- _WHAT TO DO_
Return, from the data below, each line that contains the word "DGND".

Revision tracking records
- - -
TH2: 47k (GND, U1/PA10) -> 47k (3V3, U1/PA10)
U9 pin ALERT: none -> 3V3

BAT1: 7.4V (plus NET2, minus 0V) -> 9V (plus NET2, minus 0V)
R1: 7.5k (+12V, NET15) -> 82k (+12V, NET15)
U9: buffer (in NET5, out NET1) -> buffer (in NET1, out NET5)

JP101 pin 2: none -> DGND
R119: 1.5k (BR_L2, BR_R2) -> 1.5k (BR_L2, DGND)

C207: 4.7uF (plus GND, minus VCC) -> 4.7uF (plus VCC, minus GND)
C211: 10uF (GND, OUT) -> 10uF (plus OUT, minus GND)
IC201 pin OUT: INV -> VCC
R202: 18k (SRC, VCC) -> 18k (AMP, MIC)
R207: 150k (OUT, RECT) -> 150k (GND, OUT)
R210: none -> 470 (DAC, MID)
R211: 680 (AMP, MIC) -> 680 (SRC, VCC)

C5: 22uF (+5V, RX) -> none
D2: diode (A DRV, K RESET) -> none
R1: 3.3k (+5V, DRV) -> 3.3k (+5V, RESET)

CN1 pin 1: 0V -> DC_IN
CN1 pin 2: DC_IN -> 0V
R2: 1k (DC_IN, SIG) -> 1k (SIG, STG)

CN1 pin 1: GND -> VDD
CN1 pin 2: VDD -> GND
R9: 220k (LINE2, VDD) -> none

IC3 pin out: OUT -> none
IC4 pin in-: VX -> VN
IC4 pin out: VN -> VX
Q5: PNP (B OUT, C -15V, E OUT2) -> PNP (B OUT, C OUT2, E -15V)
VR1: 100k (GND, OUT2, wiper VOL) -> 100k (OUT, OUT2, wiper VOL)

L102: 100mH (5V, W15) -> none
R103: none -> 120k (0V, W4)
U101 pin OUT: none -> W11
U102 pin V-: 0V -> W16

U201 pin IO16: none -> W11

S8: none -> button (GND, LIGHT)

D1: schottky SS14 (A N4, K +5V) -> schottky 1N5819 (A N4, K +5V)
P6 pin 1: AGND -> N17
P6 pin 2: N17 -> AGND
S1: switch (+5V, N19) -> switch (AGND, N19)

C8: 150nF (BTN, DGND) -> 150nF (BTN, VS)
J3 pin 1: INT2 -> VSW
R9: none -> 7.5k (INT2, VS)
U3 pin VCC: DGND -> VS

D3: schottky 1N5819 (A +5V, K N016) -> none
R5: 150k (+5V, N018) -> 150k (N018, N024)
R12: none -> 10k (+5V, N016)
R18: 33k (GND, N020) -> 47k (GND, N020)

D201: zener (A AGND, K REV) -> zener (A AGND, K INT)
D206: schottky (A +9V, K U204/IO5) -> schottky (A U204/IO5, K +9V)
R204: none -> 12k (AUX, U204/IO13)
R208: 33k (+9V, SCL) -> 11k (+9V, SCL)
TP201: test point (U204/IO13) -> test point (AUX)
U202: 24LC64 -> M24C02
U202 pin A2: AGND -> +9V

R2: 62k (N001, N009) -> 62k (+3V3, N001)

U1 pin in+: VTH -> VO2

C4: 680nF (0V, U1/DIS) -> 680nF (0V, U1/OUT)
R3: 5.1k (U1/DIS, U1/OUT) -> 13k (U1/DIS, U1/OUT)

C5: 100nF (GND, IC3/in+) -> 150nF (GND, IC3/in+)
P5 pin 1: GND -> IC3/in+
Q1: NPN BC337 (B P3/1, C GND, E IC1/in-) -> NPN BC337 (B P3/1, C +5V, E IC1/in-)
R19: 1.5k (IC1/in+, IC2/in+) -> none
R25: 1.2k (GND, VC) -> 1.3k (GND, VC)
- - -
- _YOUR RESPONSE_
JP101 pin 2: none -> DGND
R119: 1.5k (BR_L2, BR_R2) -> 1.5k (BR_L2, DGND)
C8: 150nF (BTN, DGND) -> 150nF (BTN, VS)
U3 pin VCC: DGND -> VS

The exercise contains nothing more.